Start Data supplied

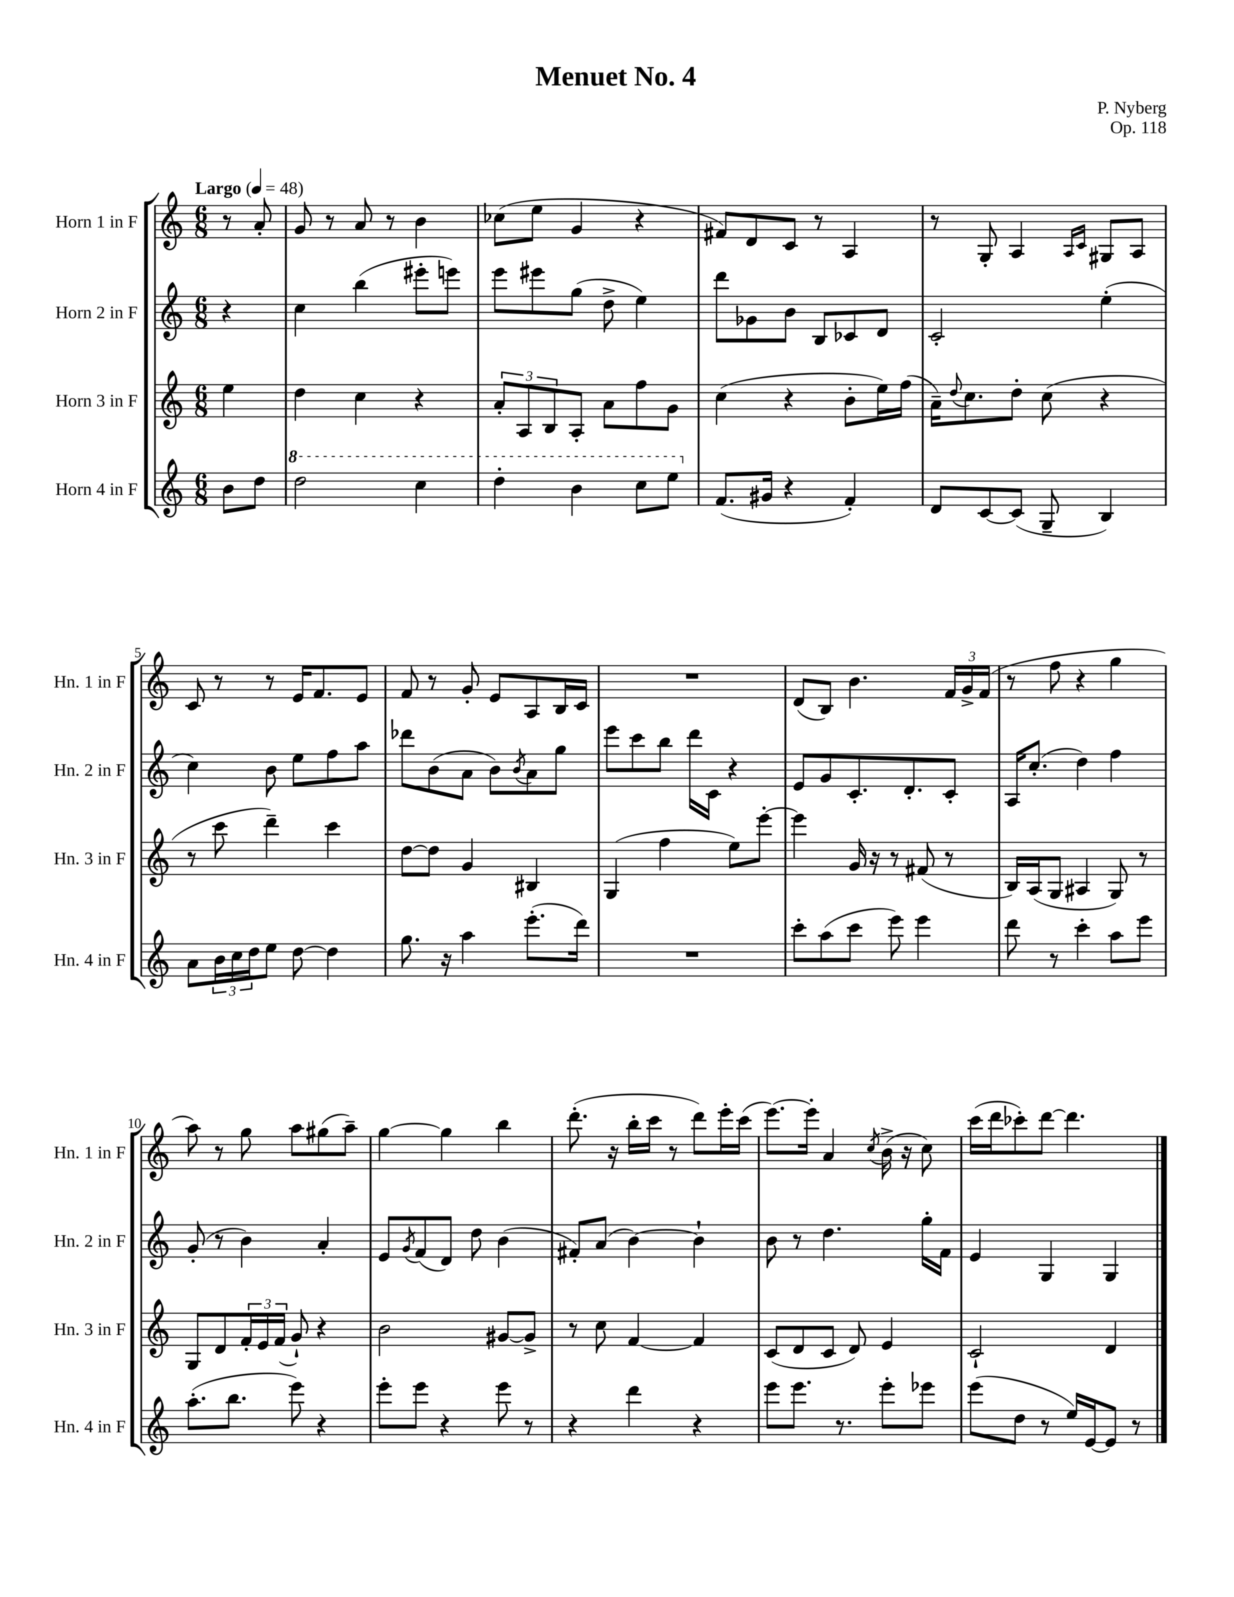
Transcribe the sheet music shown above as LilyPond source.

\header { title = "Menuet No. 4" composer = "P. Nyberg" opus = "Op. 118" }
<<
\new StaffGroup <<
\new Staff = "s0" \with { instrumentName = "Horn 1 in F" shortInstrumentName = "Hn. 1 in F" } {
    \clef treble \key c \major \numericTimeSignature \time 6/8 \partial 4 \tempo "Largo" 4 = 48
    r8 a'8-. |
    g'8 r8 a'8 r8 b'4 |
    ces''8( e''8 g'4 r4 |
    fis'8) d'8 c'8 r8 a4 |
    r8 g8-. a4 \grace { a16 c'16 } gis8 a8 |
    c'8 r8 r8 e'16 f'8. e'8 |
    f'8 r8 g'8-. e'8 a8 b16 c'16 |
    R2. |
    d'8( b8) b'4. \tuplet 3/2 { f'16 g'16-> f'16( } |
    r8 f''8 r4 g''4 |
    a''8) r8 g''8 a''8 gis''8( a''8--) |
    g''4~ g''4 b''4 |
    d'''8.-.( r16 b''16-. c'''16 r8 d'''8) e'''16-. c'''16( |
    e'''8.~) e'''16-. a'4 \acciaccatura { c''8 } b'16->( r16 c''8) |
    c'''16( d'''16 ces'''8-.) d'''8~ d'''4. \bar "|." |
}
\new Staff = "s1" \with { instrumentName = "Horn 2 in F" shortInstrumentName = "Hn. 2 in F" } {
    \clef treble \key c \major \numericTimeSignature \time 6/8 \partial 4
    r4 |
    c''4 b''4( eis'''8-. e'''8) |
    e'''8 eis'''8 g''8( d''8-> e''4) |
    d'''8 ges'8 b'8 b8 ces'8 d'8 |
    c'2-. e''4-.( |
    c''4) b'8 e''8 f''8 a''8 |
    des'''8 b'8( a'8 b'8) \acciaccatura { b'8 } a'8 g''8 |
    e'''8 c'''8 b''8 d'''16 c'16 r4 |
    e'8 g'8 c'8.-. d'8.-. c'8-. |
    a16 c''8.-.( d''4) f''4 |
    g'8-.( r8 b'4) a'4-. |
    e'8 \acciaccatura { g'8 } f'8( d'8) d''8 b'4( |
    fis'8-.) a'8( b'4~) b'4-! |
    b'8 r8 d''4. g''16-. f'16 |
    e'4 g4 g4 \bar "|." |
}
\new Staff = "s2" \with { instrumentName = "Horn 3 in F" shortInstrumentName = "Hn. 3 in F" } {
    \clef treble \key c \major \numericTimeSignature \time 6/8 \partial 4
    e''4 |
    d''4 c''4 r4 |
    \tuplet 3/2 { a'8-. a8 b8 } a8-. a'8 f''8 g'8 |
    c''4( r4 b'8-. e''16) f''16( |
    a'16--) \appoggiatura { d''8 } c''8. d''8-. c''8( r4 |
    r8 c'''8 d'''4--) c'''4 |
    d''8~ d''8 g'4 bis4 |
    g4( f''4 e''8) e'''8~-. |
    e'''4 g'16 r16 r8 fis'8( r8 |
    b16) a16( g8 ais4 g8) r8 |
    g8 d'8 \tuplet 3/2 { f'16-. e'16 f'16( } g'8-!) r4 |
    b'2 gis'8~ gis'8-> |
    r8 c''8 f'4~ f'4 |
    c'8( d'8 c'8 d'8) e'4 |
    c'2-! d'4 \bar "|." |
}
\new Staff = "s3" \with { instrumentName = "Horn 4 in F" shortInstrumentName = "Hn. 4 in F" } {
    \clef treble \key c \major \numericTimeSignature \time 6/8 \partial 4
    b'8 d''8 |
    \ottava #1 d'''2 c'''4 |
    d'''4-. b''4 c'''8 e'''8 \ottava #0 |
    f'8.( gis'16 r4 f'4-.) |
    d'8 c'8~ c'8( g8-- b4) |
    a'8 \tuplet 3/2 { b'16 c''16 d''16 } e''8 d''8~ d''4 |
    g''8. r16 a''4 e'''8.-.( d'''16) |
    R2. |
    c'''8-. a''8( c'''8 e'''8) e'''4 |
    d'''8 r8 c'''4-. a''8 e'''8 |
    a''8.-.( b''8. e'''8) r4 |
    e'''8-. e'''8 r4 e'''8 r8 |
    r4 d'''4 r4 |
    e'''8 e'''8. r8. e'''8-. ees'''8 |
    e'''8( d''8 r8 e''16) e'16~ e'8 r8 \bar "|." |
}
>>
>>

End Data supplied
Start Data supplied

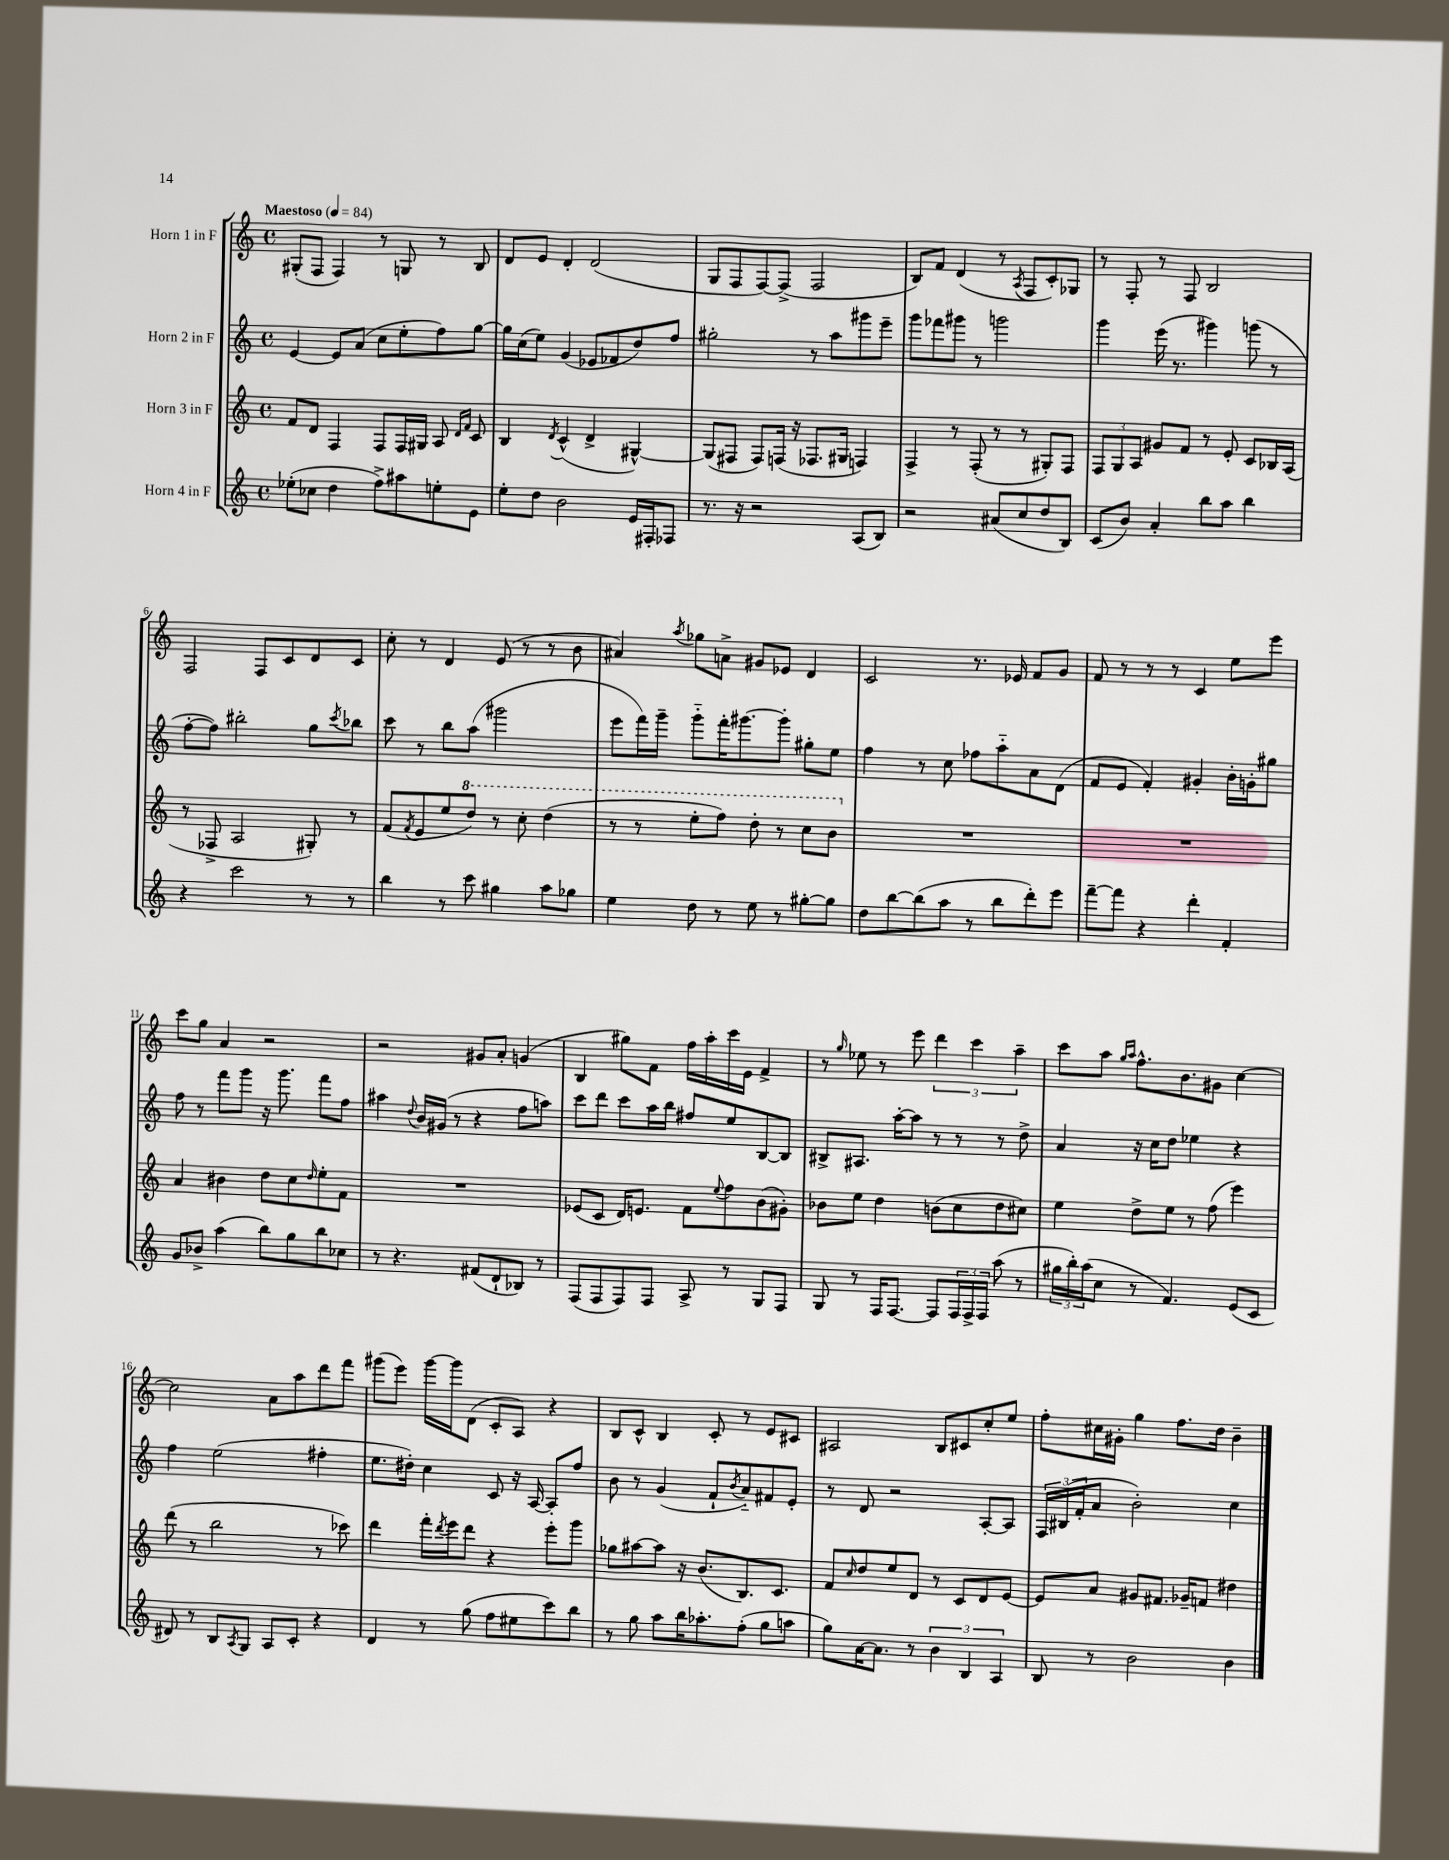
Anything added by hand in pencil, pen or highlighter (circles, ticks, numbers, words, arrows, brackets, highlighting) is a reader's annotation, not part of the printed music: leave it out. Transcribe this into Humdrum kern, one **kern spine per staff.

End Data supplied

» **Description of the task**
Copy these lines verbatim, starting at the line that contains "Transcribe the sheet" and ending after the line that contains "b16) a16( g8 ais4 g8) r8 |".

» **Output**
Transcribe the sheet music shown above as LilyPond source.

\header { title = "Menuet No. 4" composer = "P. Nyberg" opus = "Op. 118" }
<<
\new StaffGroup <<
\new Staff = "s0" \with { instrumentName = "Horn 1 in F" shortInstrumentName = "Hn. 1 in F" } {
    \clef treble \key c \major \numericTimeSignature \time 6/8 \partial 4 \tempo "Largo" 4 = 48
    r8 a'8-. |
    g'8 r8 a'8 r8 b'4 |
    ces''8( e''8 g'4 r4 |
    fis'8) d'8 c'8 r8 a4 |
    r8 g8-. a4 \grace { a16 c'16 } gis8 a8 |
    c'8 r8 r8 e'16 f'8. e'8 |
    f'8 r8 g'8-. e'8 a8 b16 c'16 |
    R2. |
    d'8( b8) b'4. \tuplet 3/2 { f'16 g'16-> f'16( } |
    r8 f''8 r4 g''4 |
    a''8) r8 g''8 a''8 gis''8( a''8--) |
    g''4~ g''4 b''4 |
    d'''8.-.( r16 b''16-. c'''16 r8 d'''8) e'''16-. c'''16( |
    e'''8.~) e'''16-. a'4 \acciaccatura { c''8 } b'16->( r16 c''8) |
    c'''16( d'''16 ces'''8-.) d'''8~ d'''4. \bar "|." |
}
\new Staff = "s1" \with { instrumentName = "Horn 2 in F" shortInstrumentName = "Hn. 2 in F" } {
    \clef treble \key c \major \numericTimeSignature \time 6/8 \partial 4
    r4 |
    c''4 b''4( eis'''8-. e'''8) |
    e'''8 eis'''8 g''8( d''8-> e''4) |
    d'''8 ges'8 b'8 b8 ces'8 d'8 |
    c'2-. e''4-.( |
    c''4) b'8 e''8 f''8 a''8 |
    des'''8 b'8( a'8 b'8) \acciaccatura { b'8 } a'8 g''8 |
    e'''8 c'''8 b''8 d'''16 c'16 r4 |
    e'8 g'8 c'8.-. d'8.-. c'8-. |
    a16 c''8.-.( d''4) f''4 |
    g'8-.( r8 b'4) a'4-. |
    e'8 \acciaccatura { g'8 } f'8( d'8) d''8 b'4( |
    fis'8-.) a'8( b'4~) b'4-! |
    b'8 r8 d''4. g''16-. f'16 |
    e'4 g4 g4 \bar "|." |
}
\new Staff = "s2" \with { instrumentName = "Horn 3 in F" shortInstrumentName = "Hn. 3 in F" } {
    \clef treble \key c \major \numericTimeSignature \time 6/8 \partial 4
    e''4 |
    d''4 c''4 r4 |
    \tuplet 3/2 { a'8-. a8 b8 } a8-. a'8 f''8 g'8 |
    c''4( r4 b'8-. e''16) f''16( |
    a'16--) \appoggiatura { d''8 } c''8. d''8-. c''8( r4 |
    r8 c'''8 d'''4--) c'''4 |
    d''8~ d''8 g'4 bis4 |
    g4( f''4 e''8) e'''8~-. |
    e'''4 g'16 r16 r8 fis'8( r8 |
    b16) a16( g8 ais4 g8) r8 |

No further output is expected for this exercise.